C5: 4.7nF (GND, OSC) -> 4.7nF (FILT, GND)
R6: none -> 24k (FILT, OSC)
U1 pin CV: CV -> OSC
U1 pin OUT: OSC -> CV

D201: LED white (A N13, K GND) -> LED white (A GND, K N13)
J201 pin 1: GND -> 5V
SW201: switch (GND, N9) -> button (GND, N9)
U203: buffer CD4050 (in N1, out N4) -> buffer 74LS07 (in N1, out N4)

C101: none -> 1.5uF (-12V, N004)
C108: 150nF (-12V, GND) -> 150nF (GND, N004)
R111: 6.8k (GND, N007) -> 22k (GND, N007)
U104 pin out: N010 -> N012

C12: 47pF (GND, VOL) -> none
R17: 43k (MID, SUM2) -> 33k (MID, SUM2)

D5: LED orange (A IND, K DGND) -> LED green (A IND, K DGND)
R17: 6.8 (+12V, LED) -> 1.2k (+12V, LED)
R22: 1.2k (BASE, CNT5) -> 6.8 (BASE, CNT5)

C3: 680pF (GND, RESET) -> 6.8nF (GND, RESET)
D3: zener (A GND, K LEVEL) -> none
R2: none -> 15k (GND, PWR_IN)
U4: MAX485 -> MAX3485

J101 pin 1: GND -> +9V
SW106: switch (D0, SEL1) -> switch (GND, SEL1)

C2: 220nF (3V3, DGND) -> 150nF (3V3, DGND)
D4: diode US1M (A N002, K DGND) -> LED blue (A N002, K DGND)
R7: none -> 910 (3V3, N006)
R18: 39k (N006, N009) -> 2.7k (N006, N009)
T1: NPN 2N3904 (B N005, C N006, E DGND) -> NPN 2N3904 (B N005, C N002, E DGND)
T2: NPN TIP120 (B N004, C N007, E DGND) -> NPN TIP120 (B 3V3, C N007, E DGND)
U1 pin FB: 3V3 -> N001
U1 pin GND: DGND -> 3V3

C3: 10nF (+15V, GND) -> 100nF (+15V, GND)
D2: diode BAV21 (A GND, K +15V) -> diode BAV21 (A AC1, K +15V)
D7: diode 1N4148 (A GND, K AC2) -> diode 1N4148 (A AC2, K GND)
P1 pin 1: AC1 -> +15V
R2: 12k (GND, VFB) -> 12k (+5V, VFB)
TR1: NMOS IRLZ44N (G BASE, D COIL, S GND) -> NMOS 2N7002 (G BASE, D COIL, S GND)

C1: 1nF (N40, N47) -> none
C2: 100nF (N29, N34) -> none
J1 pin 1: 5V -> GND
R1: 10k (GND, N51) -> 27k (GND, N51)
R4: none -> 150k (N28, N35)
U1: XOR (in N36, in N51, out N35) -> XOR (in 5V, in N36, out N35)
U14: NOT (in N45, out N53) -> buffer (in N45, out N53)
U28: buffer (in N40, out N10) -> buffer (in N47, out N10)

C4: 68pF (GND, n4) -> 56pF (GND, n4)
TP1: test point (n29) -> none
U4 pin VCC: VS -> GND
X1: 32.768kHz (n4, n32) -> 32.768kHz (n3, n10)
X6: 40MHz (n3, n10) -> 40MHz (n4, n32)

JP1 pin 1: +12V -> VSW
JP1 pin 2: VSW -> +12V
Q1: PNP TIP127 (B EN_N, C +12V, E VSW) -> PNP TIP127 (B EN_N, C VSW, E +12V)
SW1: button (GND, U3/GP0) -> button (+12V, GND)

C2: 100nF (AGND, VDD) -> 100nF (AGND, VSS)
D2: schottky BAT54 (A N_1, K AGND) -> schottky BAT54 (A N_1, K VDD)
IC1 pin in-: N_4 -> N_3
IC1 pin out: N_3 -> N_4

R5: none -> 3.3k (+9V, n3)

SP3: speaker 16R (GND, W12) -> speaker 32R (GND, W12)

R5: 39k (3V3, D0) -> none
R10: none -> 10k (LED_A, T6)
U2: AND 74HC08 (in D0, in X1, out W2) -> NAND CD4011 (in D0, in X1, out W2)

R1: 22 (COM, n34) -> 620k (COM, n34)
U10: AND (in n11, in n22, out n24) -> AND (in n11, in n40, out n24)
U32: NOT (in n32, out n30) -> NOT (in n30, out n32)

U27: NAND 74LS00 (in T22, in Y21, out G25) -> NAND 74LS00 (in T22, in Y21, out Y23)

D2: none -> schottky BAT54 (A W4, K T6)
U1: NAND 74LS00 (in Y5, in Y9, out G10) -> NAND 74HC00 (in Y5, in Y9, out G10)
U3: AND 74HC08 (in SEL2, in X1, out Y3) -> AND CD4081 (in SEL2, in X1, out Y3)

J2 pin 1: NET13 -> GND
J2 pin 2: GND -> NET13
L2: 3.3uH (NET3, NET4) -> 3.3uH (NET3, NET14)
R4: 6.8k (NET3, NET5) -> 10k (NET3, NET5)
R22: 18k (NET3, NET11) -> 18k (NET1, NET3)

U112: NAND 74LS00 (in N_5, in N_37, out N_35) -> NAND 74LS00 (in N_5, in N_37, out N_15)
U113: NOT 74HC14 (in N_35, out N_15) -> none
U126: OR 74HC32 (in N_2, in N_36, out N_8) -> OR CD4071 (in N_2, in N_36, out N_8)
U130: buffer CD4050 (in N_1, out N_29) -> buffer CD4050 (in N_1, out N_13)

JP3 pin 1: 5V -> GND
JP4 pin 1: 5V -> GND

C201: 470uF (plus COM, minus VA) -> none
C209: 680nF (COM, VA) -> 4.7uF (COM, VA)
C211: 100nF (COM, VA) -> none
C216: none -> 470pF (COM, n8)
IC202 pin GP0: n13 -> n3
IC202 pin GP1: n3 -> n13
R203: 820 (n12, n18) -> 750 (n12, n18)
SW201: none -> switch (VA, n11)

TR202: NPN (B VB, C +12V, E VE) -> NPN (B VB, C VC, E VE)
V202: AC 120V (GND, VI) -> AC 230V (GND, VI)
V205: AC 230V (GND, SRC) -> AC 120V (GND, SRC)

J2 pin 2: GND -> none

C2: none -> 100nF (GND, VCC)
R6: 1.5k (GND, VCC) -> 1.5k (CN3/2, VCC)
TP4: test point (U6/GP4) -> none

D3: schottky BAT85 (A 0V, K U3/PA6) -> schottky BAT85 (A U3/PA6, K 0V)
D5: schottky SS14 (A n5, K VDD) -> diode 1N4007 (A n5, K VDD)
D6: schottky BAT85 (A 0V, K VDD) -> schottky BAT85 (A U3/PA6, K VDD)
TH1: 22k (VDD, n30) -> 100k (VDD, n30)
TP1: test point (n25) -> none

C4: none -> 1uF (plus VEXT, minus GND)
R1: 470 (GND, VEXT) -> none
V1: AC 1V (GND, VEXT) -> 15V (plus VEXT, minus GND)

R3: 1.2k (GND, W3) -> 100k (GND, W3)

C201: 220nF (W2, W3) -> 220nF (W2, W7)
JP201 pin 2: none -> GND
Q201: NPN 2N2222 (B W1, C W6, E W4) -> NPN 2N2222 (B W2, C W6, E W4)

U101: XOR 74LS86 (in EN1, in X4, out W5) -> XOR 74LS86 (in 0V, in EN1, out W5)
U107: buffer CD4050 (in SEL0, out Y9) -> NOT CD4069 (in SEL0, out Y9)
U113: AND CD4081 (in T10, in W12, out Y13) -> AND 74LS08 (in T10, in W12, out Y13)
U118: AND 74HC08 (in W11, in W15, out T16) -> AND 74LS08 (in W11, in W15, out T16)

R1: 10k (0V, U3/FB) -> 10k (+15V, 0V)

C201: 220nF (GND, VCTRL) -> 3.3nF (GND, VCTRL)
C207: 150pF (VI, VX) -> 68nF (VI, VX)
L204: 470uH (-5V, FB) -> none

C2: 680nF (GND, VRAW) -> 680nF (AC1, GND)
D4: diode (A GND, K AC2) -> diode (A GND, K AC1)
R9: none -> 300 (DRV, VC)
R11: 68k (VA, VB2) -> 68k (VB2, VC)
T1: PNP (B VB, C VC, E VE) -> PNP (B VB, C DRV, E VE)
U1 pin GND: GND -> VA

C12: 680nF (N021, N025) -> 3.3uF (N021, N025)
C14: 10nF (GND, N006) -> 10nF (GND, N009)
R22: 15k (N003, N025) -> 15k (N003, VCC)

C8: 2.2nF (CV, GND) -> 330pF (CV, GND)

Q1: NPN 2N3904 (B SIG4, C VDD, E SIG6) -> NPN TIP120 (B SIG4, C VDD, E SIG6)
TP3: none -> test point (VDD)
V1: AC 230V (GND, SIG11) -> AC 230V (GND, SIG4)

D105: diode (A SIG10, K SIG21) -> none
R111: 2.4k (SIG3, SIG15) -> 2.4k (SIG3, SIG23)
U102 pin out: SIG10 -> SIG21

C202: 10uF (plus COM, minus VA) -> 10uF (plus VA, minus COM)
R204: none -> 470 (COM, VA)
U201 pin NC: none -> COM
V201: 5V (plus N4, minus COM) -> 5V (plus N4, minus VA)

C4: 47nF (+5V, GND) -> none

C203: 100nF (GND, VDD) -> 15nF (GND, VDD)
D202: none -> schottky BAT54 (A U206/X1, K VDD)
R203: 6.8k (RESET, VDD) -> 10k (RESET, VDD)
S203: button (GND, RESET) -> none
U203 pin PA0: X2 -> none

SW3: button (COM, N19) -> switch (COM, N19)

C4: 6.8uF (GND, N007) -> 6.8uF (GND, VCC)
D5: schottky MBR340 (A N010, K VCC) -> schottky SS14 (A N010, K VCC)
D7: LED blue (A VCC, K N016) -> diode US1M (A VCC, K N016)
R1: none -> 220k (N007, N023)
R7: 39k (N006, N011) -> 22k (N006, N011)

◆ What the task asks: Filter the entries by the string "blue" and copy each matching line.

◆ Solution:
D4: diode US1M (A N002, K DGND) -> LED blue (A N002, K DGND)
D7: LED blue (A VCC, K N016) -> diode US1M (A VCC, K N016)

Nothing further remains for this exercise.